Problem details:
Among the lines of the data below, count those that hold the word "grey". Answer with the number alone.

Material shown START

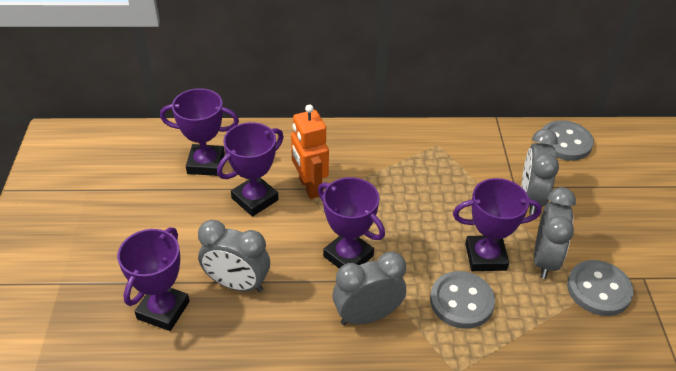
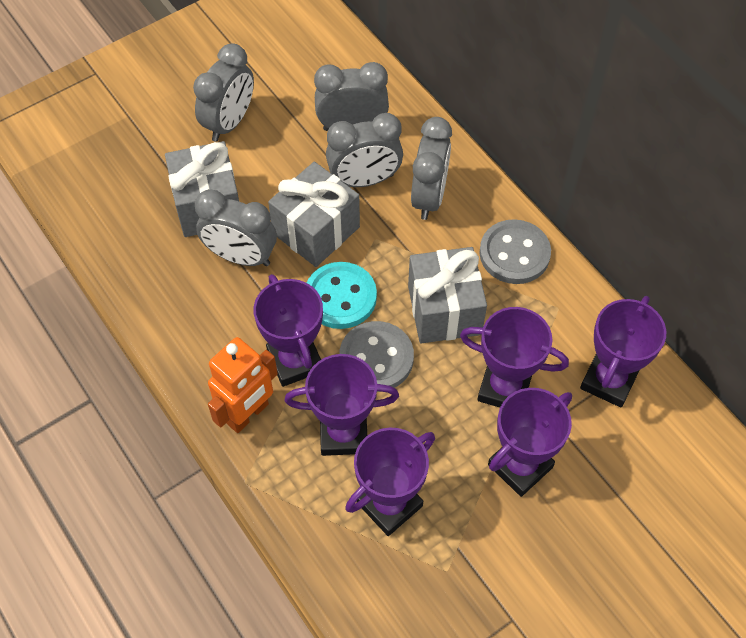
grey button: 3 -> 2
grey clock: 4 -> 5
grey gift: 0 -> 3
purple trophy: 5 -> 6
turquoise button: 0 -> 1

Material shown END

Your solution:
3